## Exercise instructions
In the data below, find each line that contains the word "right" and copy it.

(Saved data entries)
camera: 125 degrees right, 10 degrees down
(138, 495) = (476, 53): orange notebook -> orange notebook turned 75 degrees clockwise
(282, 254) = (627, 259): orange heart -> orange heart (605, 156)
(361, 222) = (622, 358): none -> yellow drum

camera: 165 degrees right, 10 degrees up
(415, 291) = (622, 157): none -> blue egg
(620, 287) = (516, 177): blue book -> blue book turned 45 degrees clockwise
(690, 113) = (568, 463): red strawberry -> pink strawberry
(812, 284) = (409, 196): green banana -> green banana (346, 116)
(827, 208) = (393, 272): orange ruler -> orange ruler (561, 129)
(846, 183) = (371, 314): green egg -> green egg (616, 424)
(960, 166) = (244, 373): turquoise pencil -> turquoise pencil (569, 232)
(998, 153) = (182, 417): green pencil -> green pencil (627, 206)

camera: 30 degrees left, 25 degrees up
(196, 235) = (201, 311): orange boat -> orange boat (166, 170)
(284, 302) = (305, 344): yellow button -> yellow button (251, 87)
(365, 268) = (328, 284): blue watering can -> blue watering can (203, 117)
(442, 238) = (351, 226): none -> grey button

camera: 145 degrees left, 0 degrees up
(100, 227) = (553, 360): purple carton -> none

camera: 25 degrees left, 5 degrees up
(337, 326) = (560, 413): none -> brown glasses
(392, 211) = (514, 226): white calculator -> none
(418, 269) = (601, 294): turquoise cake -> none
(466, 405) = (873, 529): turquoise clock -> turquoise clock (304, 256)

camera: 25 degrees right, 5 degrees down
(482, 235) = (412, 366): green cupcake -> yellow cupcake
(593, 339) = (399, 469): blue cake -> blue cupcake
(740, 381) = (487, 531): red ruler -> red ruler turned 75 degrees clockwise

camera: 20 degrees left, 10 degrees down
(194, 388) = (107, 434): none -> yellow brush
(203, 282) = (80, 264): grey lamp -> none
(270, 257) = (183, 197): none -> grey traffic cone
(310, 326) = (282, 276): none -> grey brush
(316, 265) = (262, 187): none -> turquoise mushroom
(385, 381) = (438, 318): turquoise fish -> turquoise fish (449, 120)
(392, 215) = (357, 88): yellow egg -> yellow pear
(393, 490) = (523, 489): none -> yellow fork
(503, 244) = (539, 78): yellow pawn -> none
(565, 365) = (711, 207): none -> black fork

## Solution for this exercise
camera: 125 degrees right, 10 degrees down
camera: 165 degrees right, 10 degrees up
camera: 25 degrees right, 5 degrees down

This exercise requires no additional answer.